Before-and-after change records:
··········
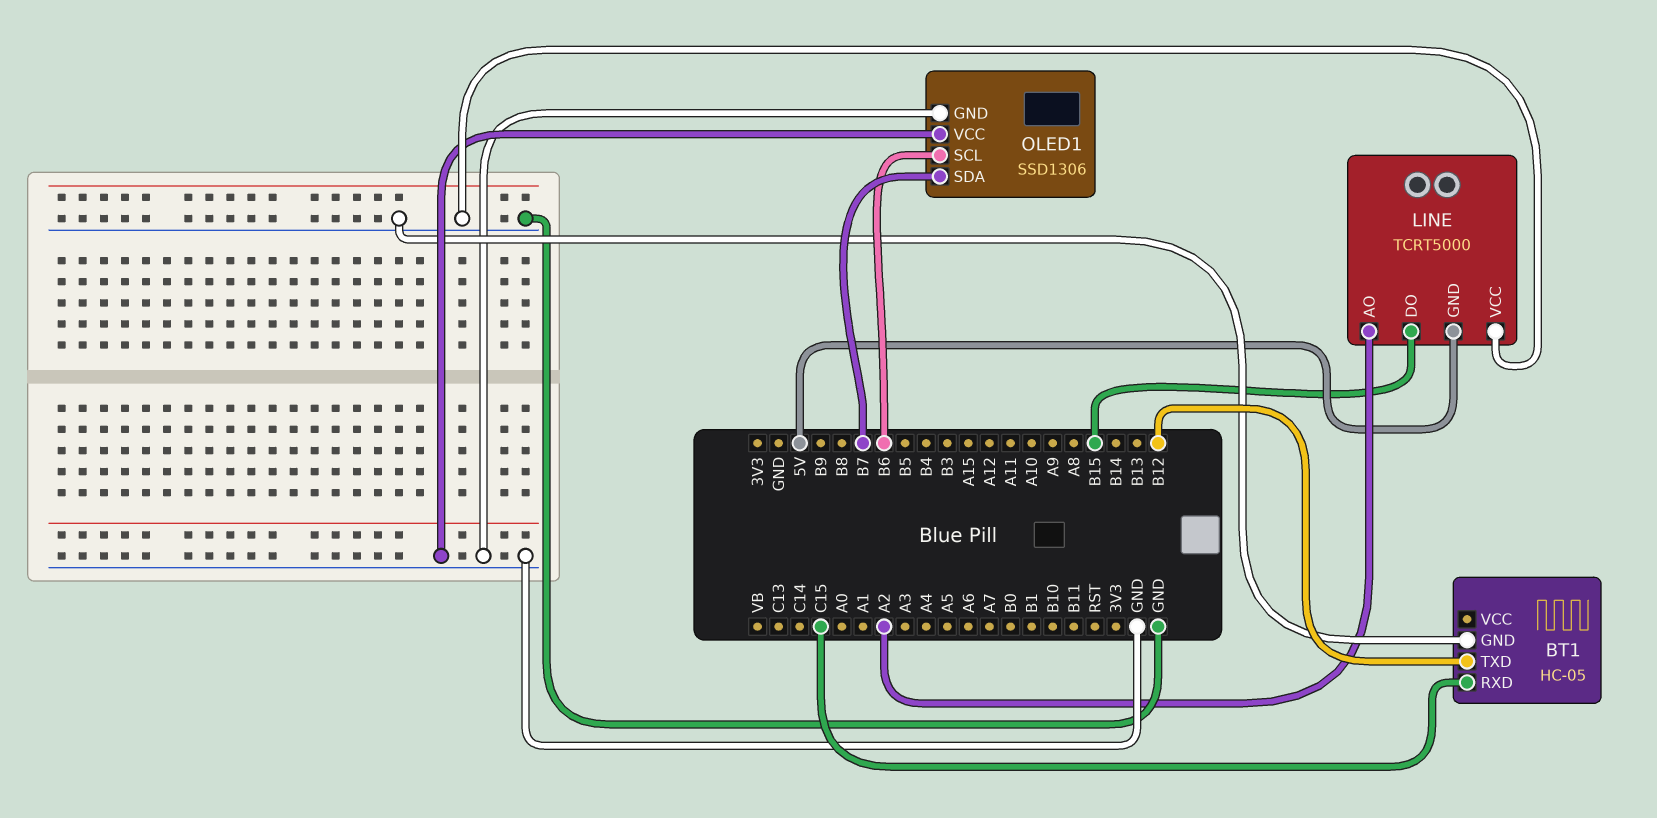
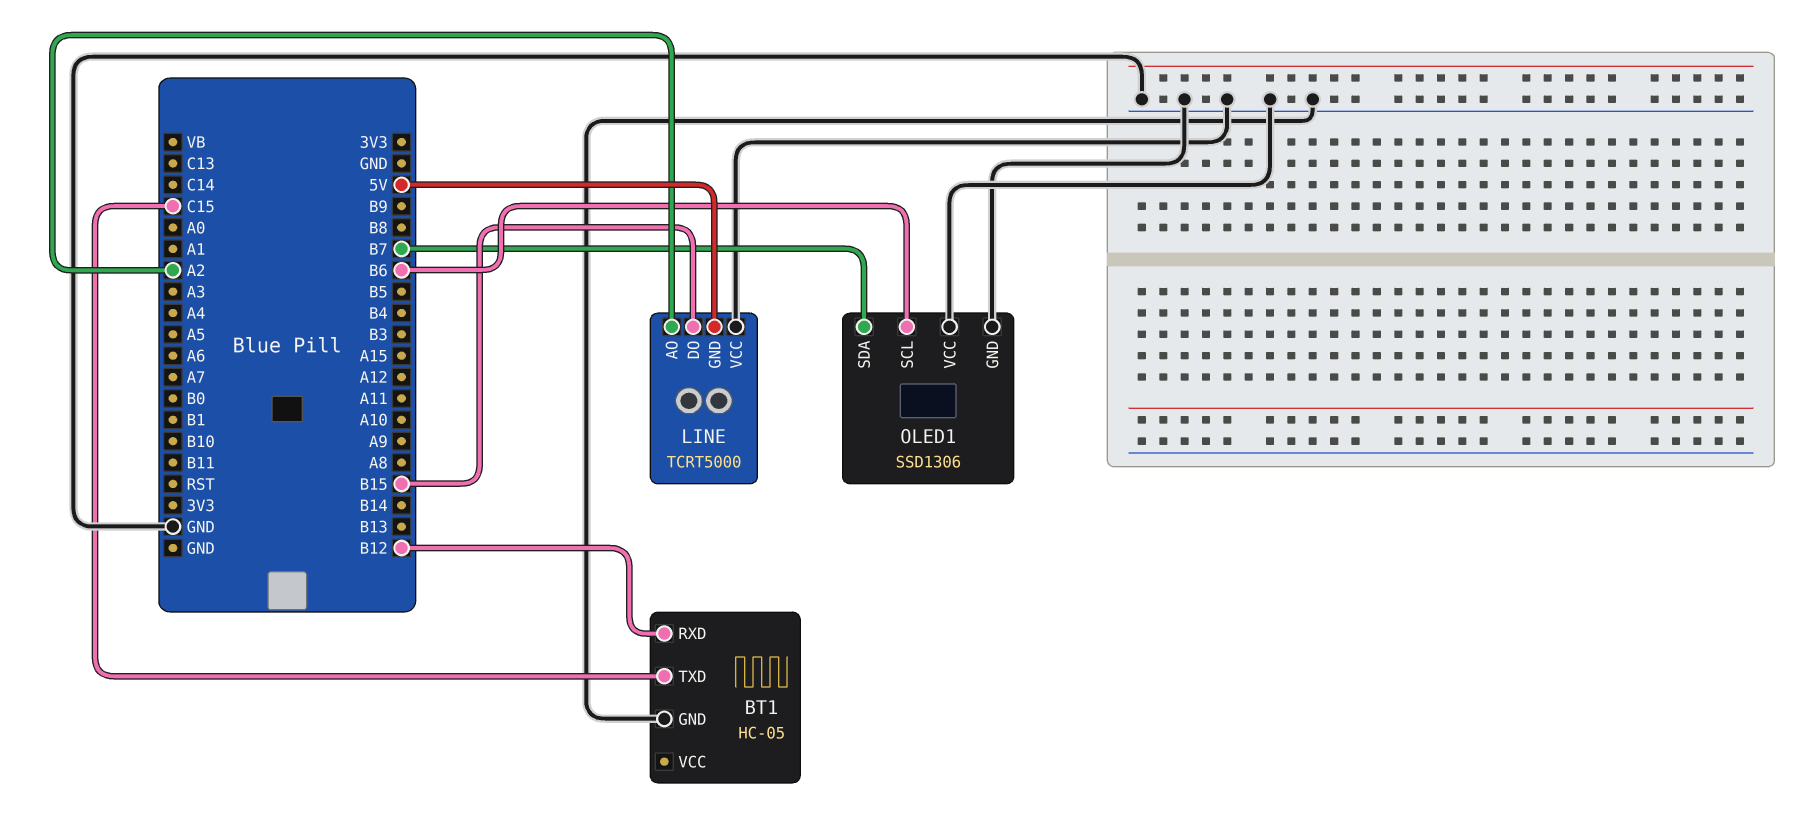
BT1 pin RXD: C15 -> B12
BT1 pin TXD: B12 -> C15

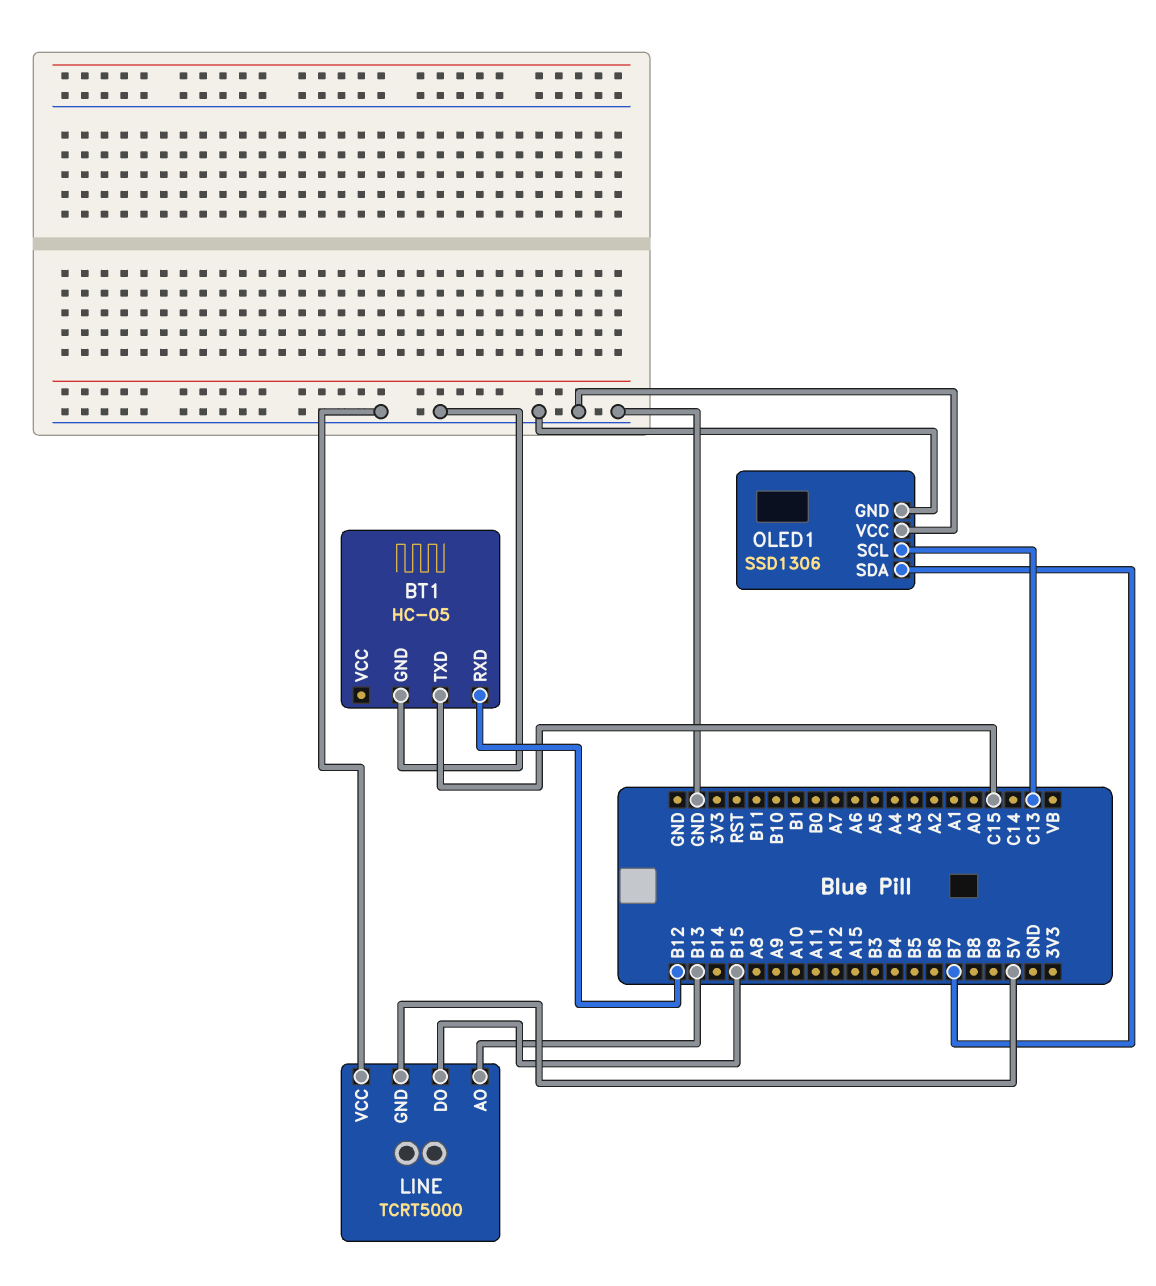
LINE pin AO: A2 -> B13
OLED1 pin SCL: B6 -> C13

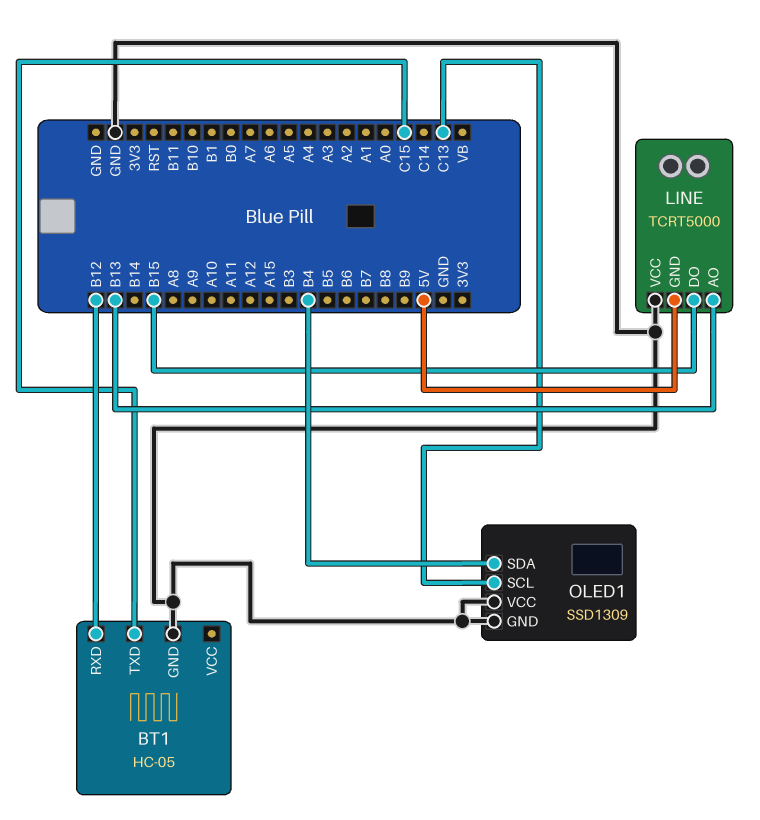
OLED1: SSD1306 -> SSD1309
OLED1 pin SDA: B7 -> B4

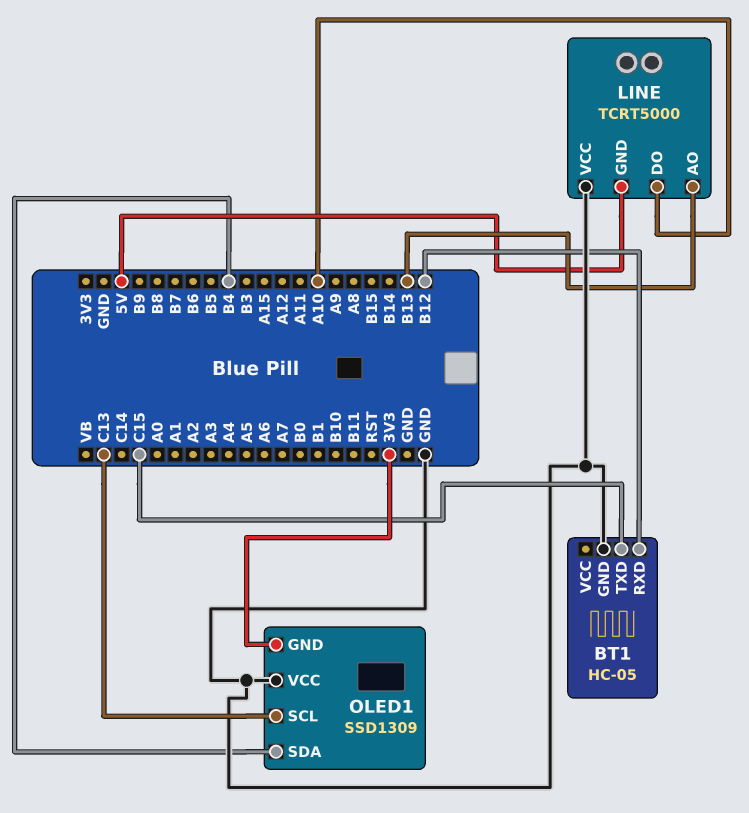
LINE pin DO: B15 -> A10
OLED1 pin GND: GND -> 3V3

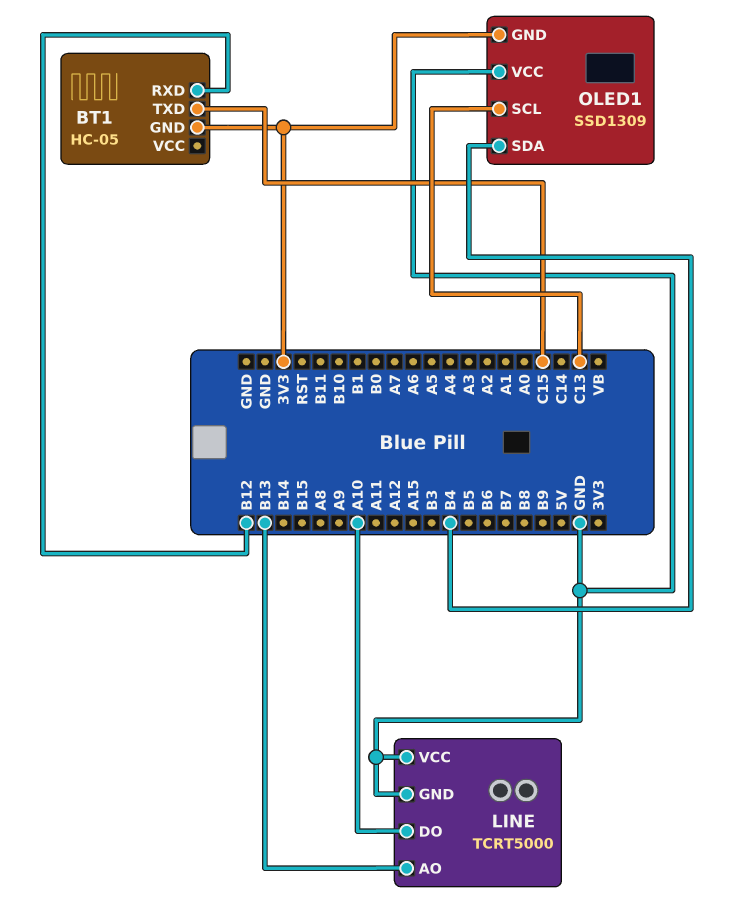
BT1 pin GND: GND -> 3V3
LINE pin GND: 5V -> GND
··········
## Activity:
Output the data exactly. Pictures don't belong in the result.

## Solution:
BT1 pin RXD: C15 -> B12
BT1 pin TXD: B12 -> C15

LINE pin AO: A2 -> B13
OLED1 pin SCL: B6 -> C13

OLED1: SSD1306 -> SSD1309
OLED1 pin SDA: B7 -> B4

LINE pin DO: B15 -> A10
OLED1 pin GND: GND -> 3V3

BT1 pin GND: GND -> 3V3
LINE pin GND: 5V -> GND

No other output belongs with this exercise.